## Material provided
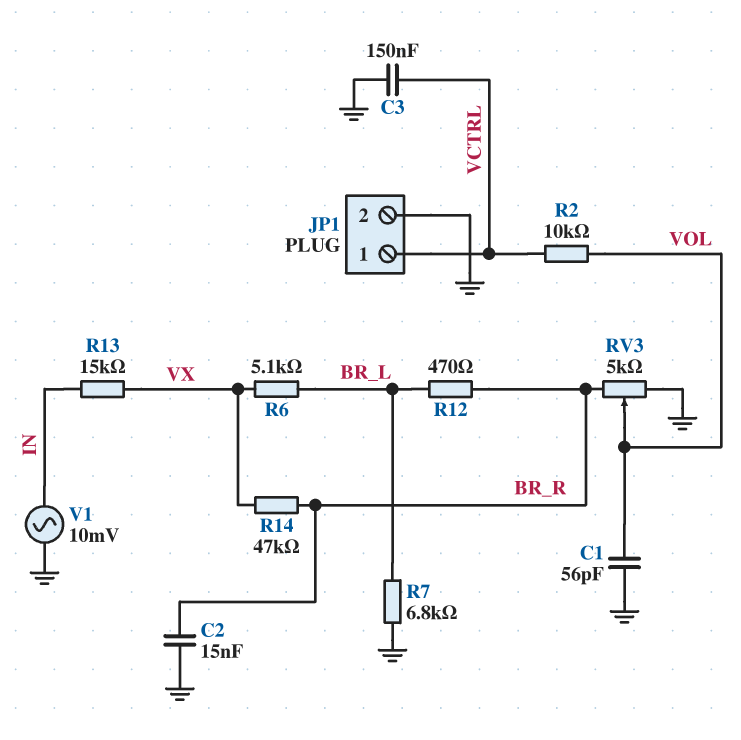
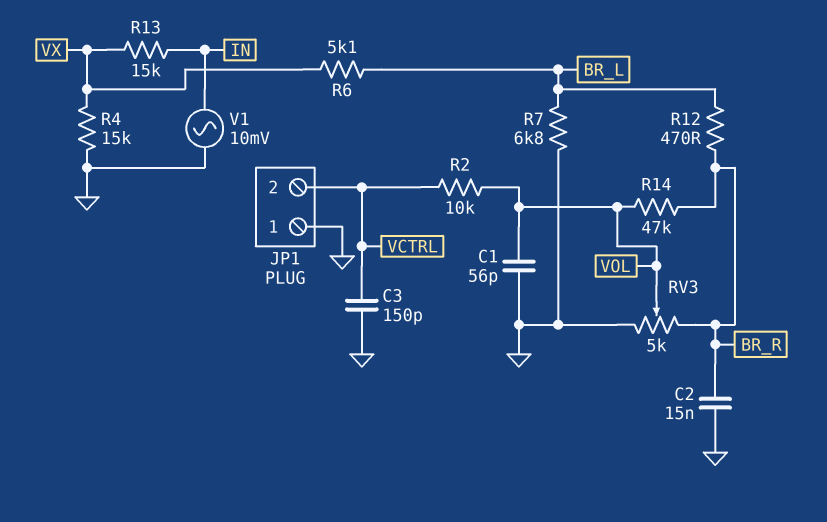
C3: 150nF (GND, VCTRL) -> 150pF (GND, VCTRL)
JP1 pin 1: VCTRL -> GND
JP1 pin 2: GND -> VCTRL
R4: none -> 15k (GND, VX)
R14: 47k (BR_R, VX) -> 47k (BR_R, VOL)

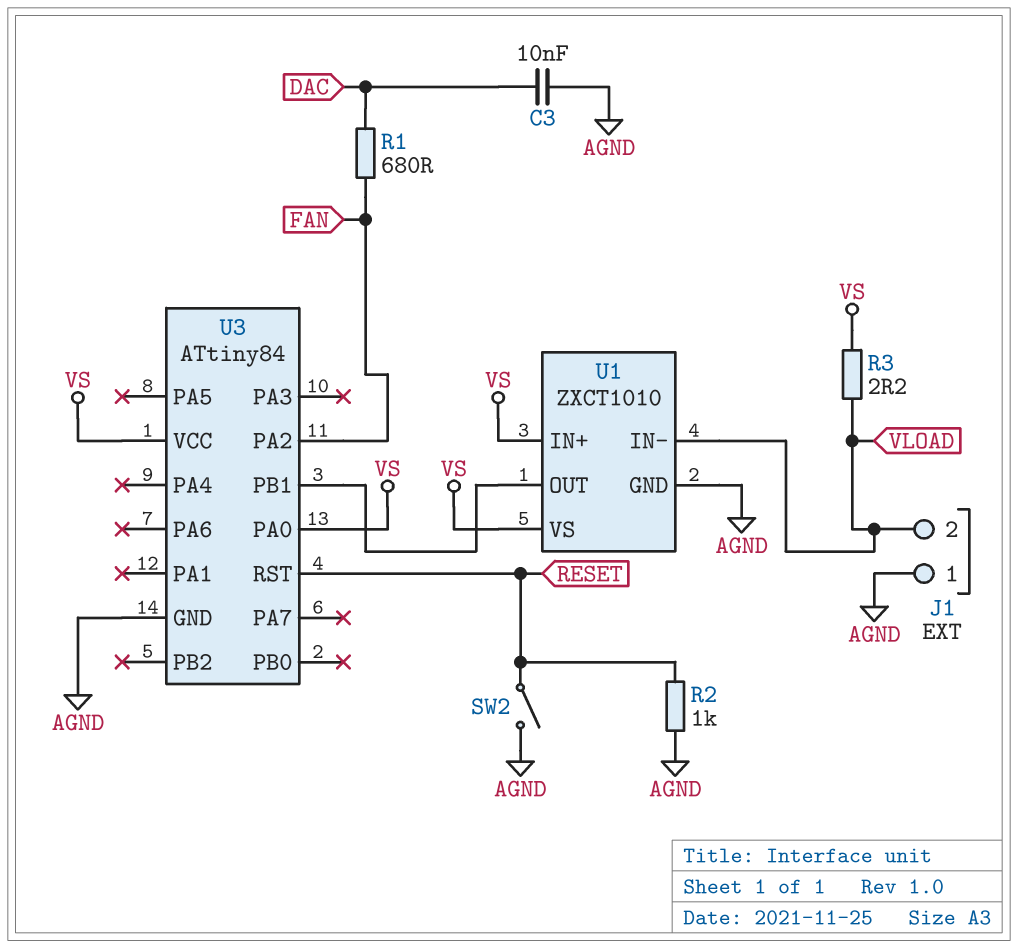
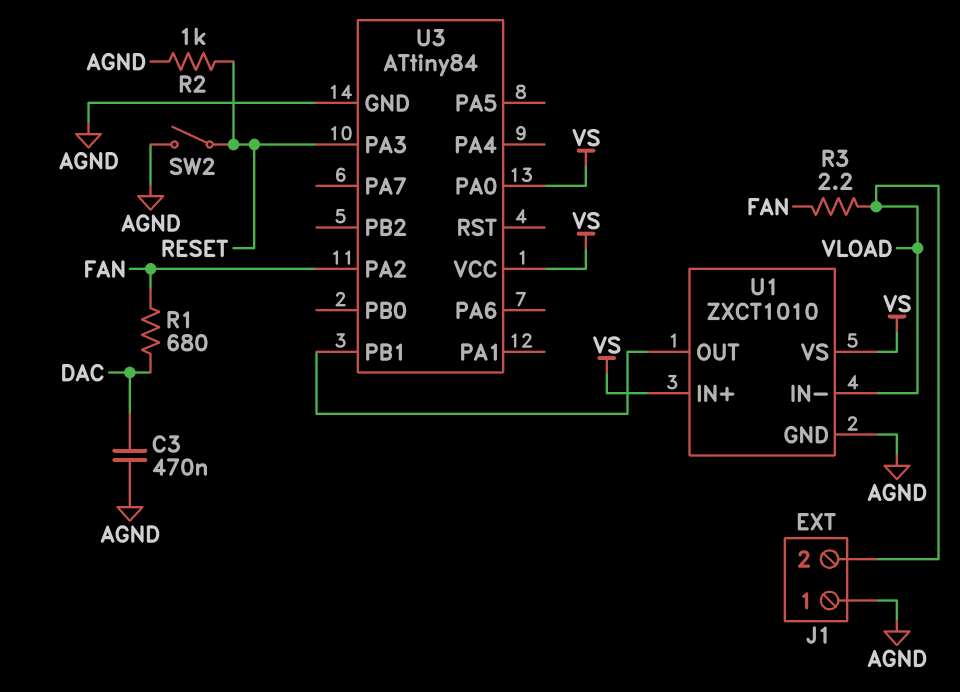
C3: 10nF (AGND, DAC) -> 470nF (AGND, DAC)
R3: 2.2 (VLOAD, VS) -> 2.2 (FAN, VLOAD)
U3 pin PA3: none -> RESET
U3 pin RST: RESET -> none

## Required action
Can you restate all the records above word for word while dropping the pictures?

## Result for this exercise
C3: 150nF (GND, VCTRL) -> 150pF (GND, VCTRL)
JP1 pin 1: VCTRL -> GND
JP1 pin 2: GND -> VCTRL
R4: none -> 15k (GND, VX)
R14: 47k (BR_R, VX) -> 47k (BR_R, VOL)

C3: 10nF (AGND, DAC) -> 470nF (AGND, DAC)
R3: 2.2 (VLOAD, VS) -> 2.2 (FAN, VLOAD)
U3 pin PA3: none -> RESET
U3 pin RST: RESET -> none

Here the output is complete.